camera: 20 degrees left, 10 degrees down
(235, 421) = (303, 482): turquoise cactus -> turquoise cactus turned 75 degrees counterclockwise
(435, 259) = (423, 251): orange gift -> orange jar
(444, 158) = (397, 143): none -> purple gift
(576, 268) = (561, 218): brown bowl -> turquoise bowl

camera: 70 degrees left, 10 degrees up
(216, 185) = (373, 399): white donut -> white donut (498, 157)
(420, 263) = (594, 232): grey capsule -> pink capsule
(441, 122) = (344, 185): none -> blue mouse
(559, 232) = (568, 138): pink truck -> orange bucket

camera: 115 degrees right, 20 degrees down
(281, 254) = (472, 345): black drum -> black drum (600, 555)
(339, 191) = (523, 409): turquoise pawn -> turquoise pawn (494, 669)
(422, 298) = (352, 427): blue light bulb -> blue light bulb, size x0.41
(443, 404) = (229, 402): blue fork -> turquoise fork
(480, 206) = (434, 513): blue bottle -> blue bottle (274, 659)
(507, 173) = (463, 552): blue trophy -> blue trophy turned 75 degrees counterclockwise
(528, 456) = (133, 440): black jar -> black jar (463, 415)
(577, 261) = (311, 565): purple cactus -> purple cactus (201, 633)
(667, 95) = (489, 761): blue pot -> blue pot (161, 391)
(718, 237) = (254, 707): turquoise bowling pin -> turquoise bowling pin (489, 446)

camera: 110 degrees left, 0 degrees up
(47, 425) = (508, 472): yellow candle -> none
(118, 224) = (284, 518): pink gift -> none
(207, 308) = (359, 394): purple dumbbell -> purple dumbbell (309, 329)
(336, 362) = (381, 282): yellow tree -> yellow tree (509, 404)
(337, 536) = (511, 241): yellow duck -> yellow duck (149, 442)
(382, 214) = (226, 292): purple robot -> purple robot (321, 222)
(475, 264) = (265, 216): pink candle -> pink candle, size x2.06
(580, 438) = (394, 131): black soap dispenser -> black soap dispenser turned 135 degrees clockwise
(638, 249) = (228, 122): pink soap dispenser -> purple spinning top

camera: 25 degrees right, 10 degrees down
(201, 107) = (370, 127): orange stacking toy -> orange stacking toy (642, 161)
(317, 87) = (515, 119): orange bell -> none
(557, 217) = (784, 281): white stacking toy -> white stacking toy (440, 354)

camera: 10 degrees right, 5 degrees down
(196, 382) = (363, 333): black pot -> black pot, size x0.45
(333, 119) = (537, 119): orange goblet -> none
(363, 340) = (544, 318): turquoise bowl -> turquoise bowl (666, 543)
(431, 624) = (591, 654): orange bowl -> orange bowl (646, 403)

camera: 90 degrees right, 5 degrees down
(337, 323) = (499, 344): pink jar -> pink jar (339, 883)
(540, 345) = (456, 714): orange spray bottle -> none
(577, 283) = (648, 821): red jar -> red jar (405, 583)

.....

Take the listing above from its first line through the line containing "camera: 115 degrees right, 20 degrees down", and transcribe that stretch exactly, with no other lines.

__REPLY TO THE TASK__.
camera: 20 degrees left, 10 degrees down
(235, 421) = (303, 482): turquoise cactus -> turquoise cactus turned 75 degrees counterclockwise
(435, 259) = (423, 251): orange gift -> orange jar
(444, 158) = (397, 143): none -> purple gift
(576, 268) = (561, 218): brown bowl -> turquoise bowl

camera: 70 degrees left, 10 degrees up
(216, 185) = (373, 399): white donut -> white donut (498, 157)
(420, 263) = (594, 232): grey capsule -> pink capsule
(441, 122) = (344, 185): none -> blue mouse
(559, 232) = (568, 138): pink truck -> orange bucket

camera: 115 degrees right, 20 degrees down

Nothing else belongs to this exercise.